_About this exercise_
Nothing but the lines below from the one containing "black house [383,312,472,403]" through the one containing "white flashlight [480,179,540,249]" should appear in the answer, exact and without pictures.

[Records from a data collection]
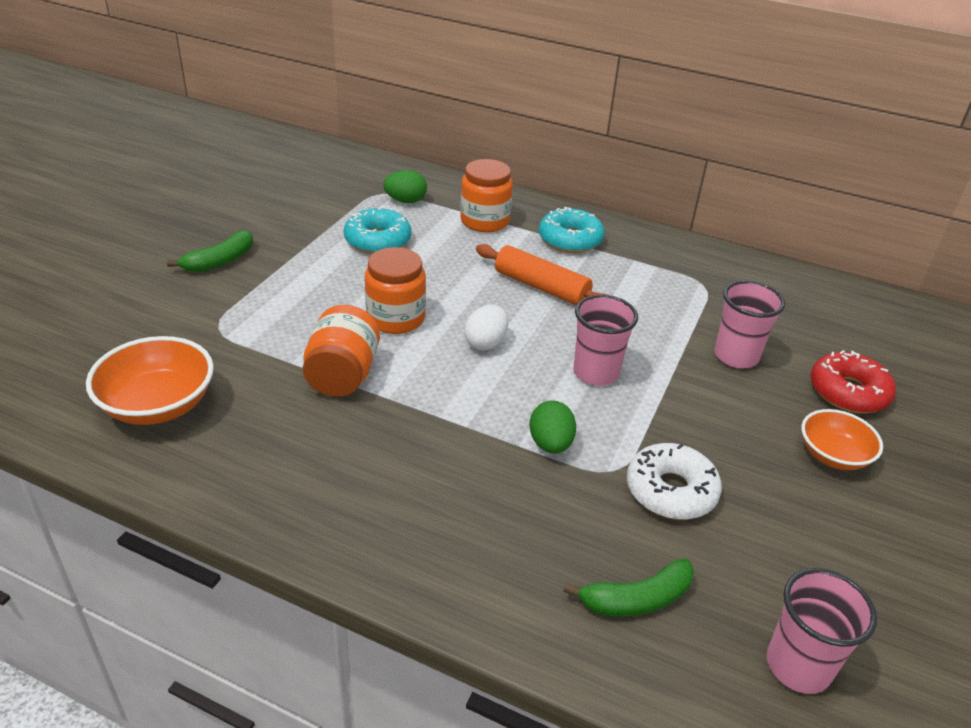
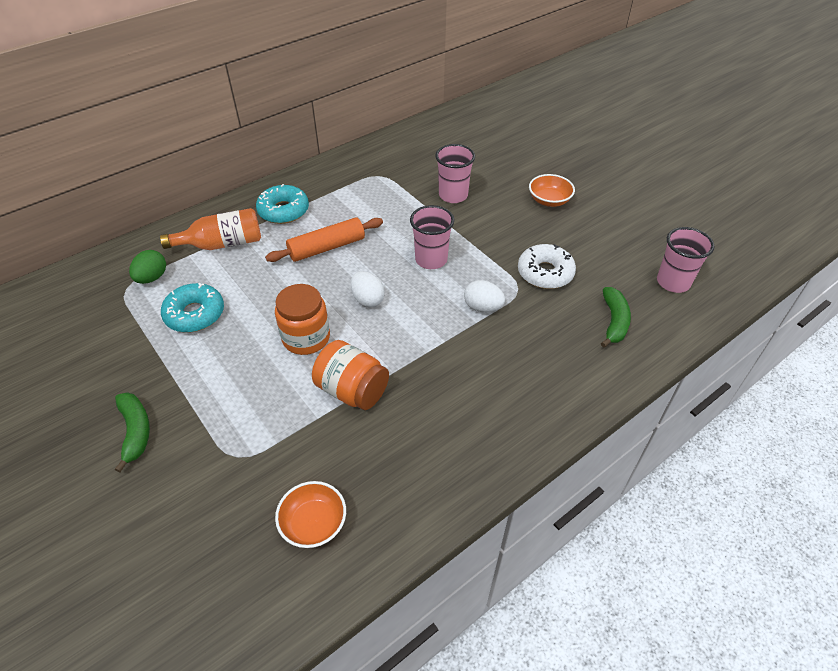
camera: 60 degrees left, 10 degrees up
orange bowl [86,336,214,425] -> orange bowl [275,481,346,548], size x0.66
orange jar [460,159,513,232] -> orange bottle [160,208,261,250]
green egg [529,400,576,454] -> white egg [464,280,505,312]
red donut [811,350,896,413] -> none

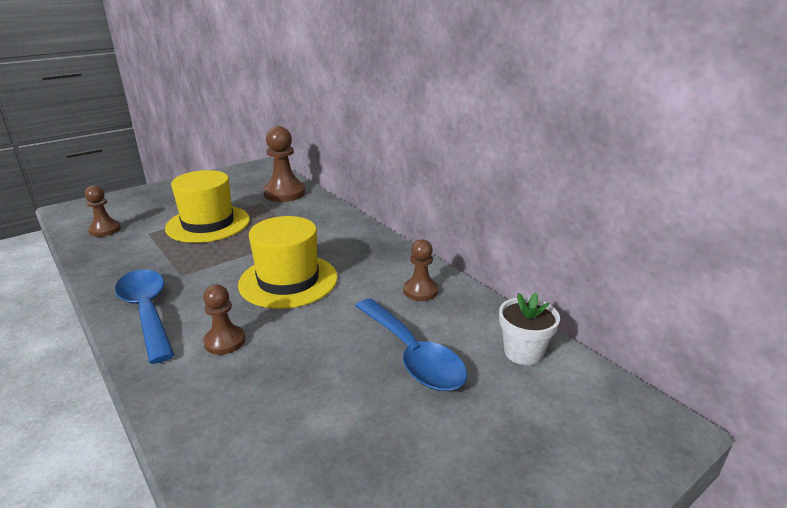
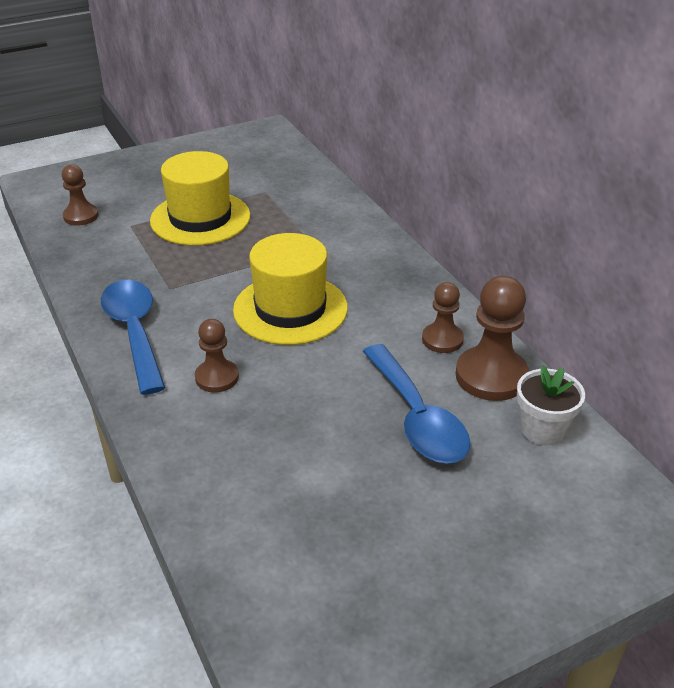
camera: 10 degrees right, 10 degrees up
brown pawn [263,126,305,202] -> brown pawn moved to [456,276,529,401]

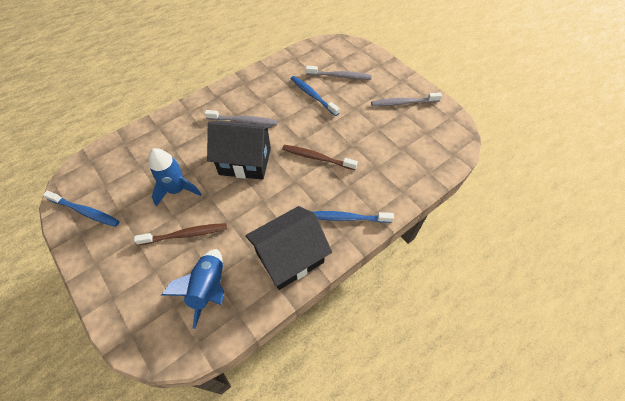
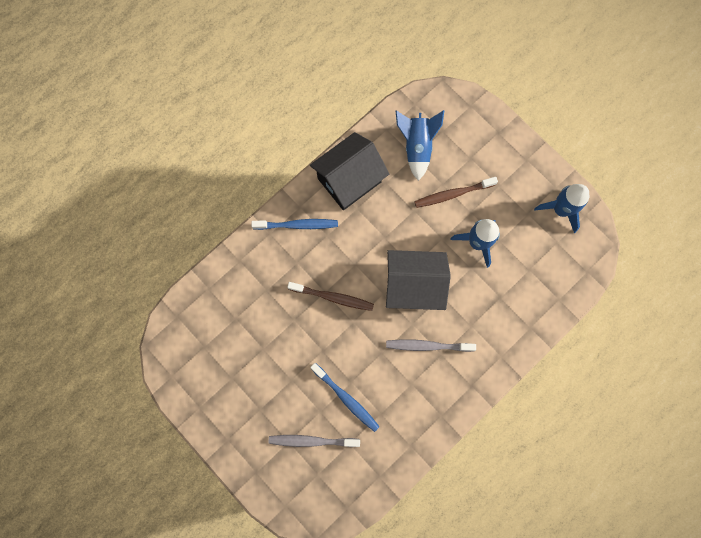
camera: 175 degrees right, 20 degrees up
blue toothbrush [43,191,120,227] -> blue rocket [534,184,589,233]
grey toothbrush [371,92,442,106] -> none

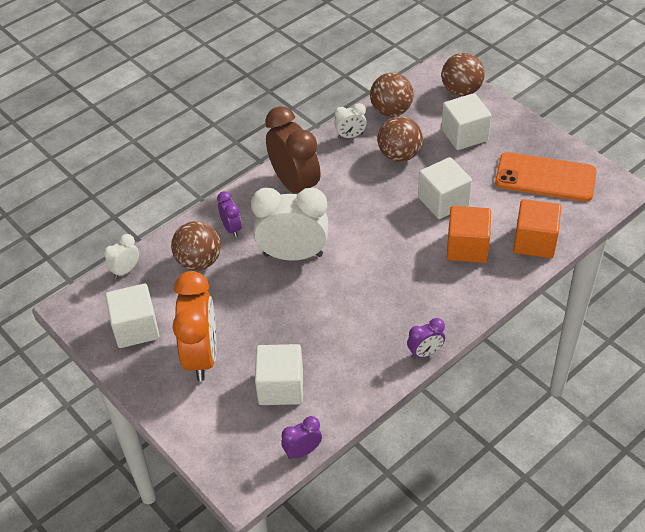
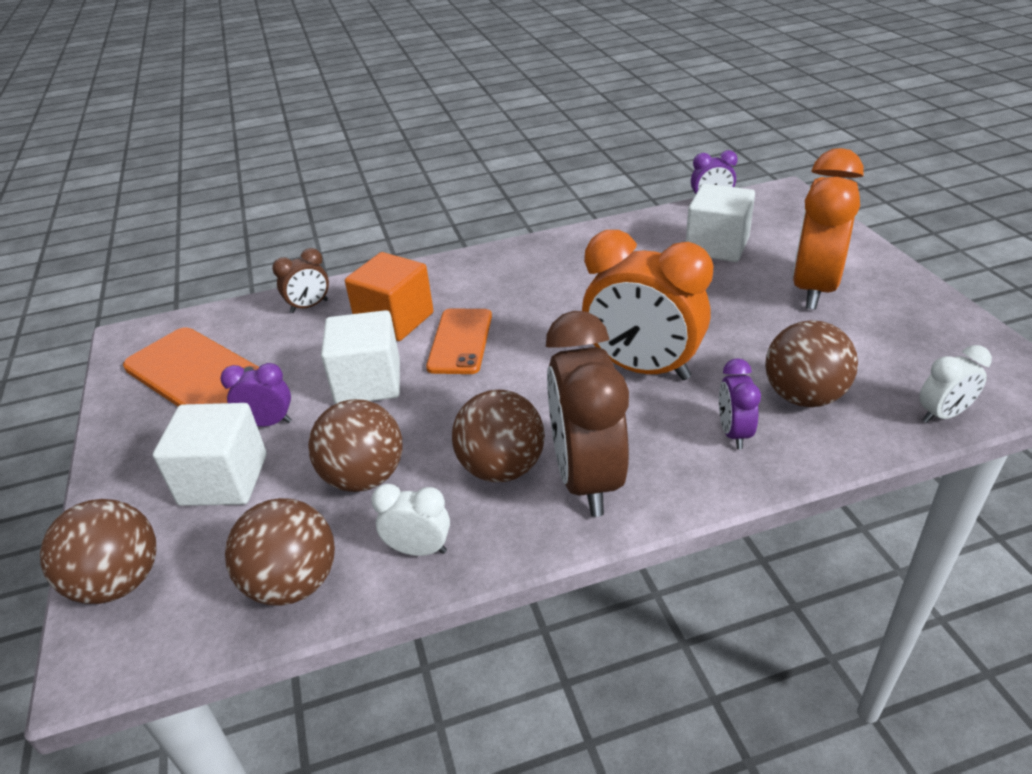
camera: 155 degrees left, 10 degrees down
white cube [105,284,160,348] -> none
white clock [251,188,328,261] -> orange clock [582,230,713,380]
purple clock [407,318,445,359] -> purple clock moved to [220,363,292,426]
orange cube [513,199,561,258] -> brown clock [272,248,329,313]
none -> orange phone [426,309,492,374]
none -> brown ball [452,390,545,482]

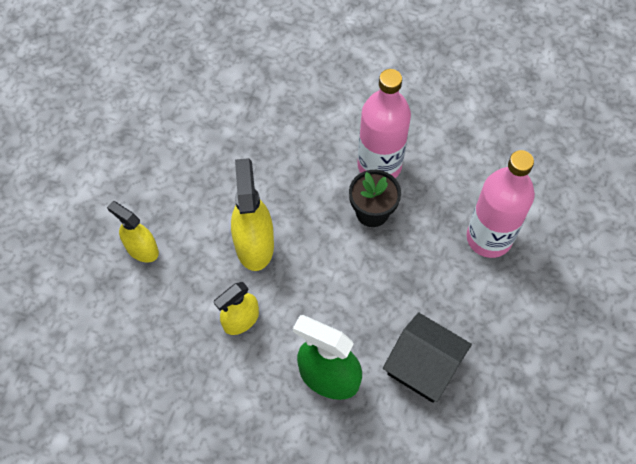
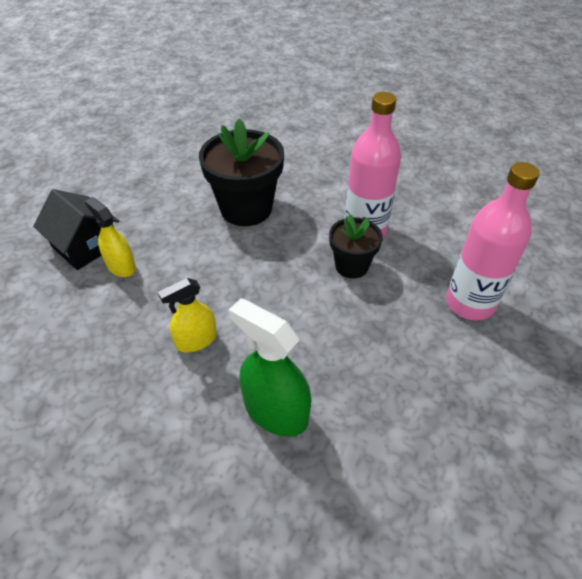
camera: 10 degrees right, 15 degrees down
yellow spray bottle [231,158,274,271] -> none
black house [383,312,472,403] -> black house moved to [33,189,119,270]
none -> black flower pot [199,119,284,226]

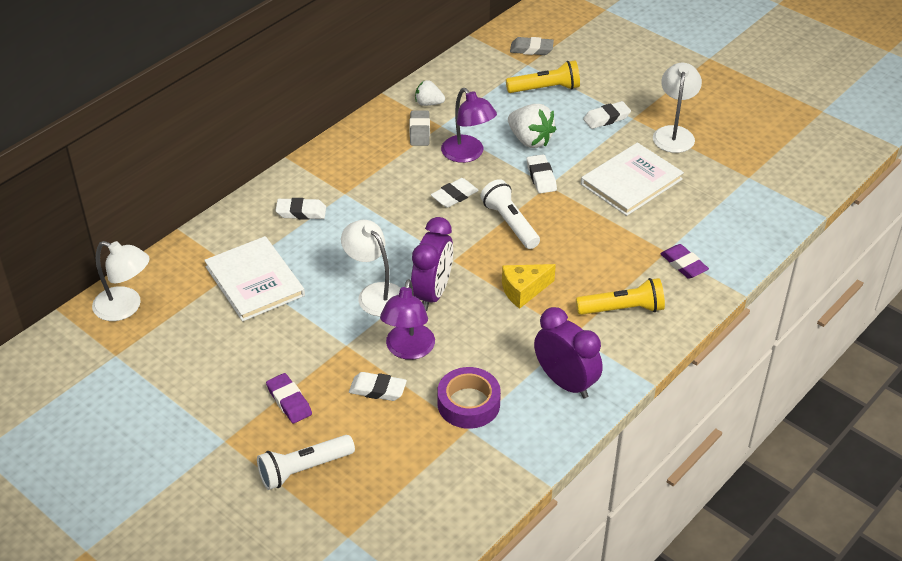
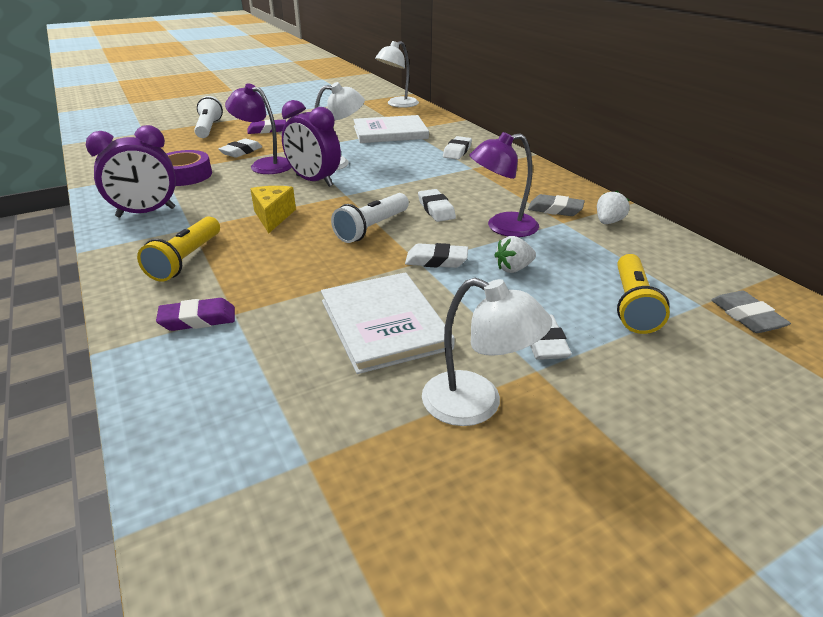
camera: 110 degrees right, 10 degrees down
white flashlight [480,179,540,249] -> white flashlight turned 135 degrees clockwise [331,193,409,243]
white strawberry [508,104,556,148] -> white strawberry [494,236,536,273], size x0.60
grey eraser [510,37,554,55] -> grey eraser turned 45 degrees counterclockwise [711,291,791,333]

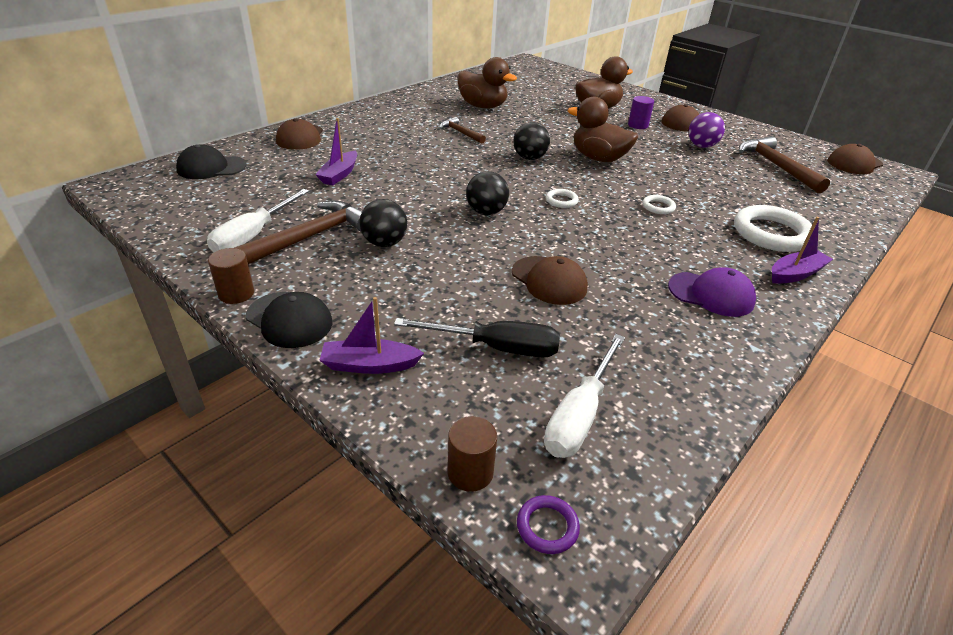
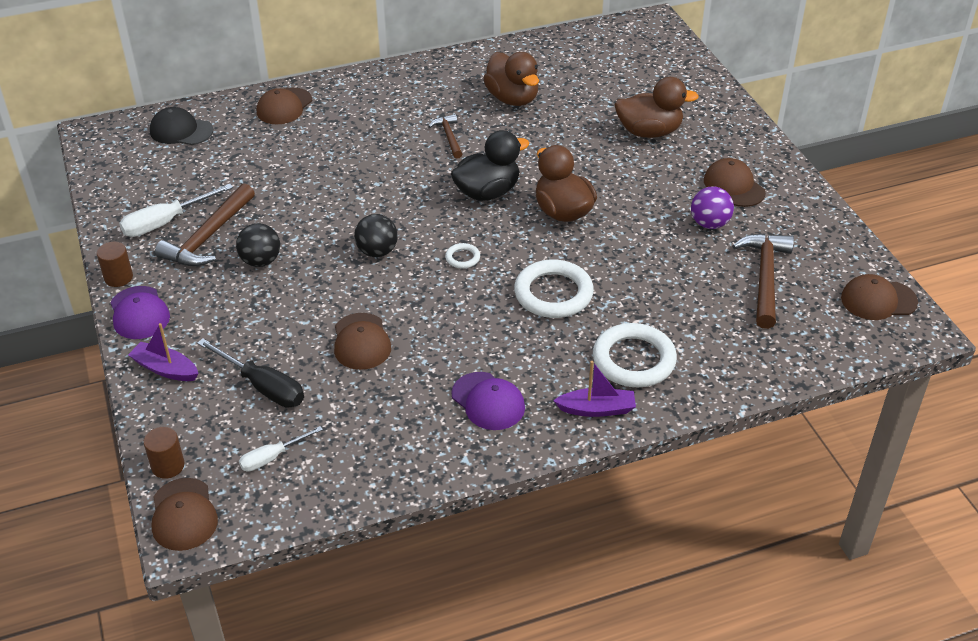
camera: 30 degrees right, 5 degrees up
brown hammer [235,201,362,264] -> brown hammer turned 135 degrees clockwise [155,183,255,266]
black cap [246,292,333,348] -> purple cap [110,286,170,339]
purple boat [315,118,357,186] -> none
black ball [513,122,550,160] -> black duck [451,130,530,201]
purple ring [517,495,580,554] -> brown cap [152,478,218,551]
white screwdriver [544,334,625,458] -> white screwdriver [239,426,323,472], size x0.62
purple cylinder [628,96,654,129] -> none
white ring [642,195,676,214] -> white ring [514,259,594,318], size x2.19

_Written solution_
black house [383,312,472,403] -> black house moved to [33,189,119,270]
none -> black flower pot [199,119,284,226]

camera: 110 degrees right, 10 degrees down
white flashlight [480,179,540,249] -> white flashlight turned 135 degrees clockwise [331,193,409,243]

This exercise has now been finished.